--- Available data Enclosed Below ---

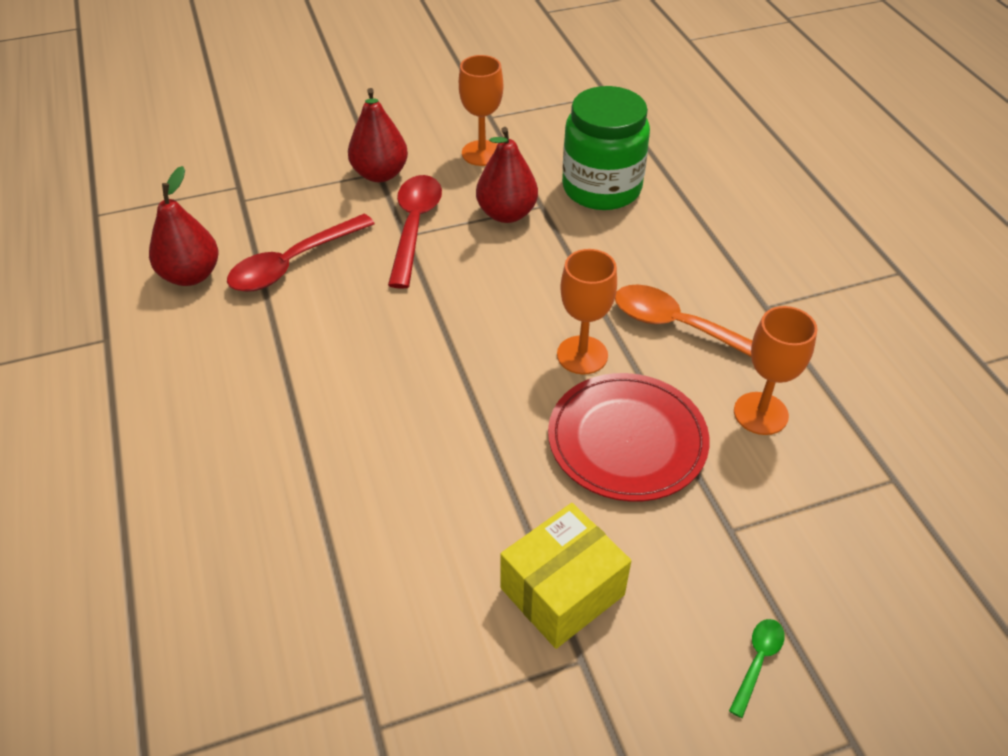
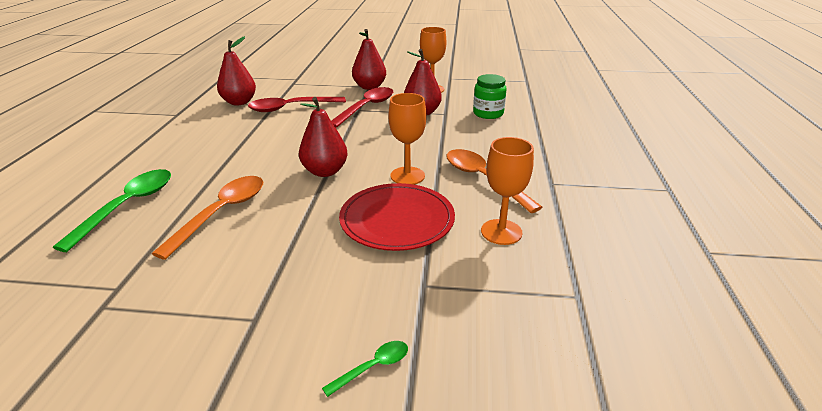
camera: 25 degrees right, 15 degrees down
yellow box [500,503,631,649] -> none
green jar [562,86,650,210] -> green jar [473,74,507,119], size x0.60
none -> green spoon [53,169,171,252]
none -> orange spoon [152,176,263,260]
none -> red pear [299,97,348,177]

--- End of Enclosed Available data ---

— Prompt —
The answer is the line with "none -> green spoon [53,169,171,252]" plus every line after it, printed exactly as they appear above.

— Result below —
none -> green spoon [53,169,171,252]
none -> orange spoon [152,176,263,260]
none -> red pear [299,97,348,177]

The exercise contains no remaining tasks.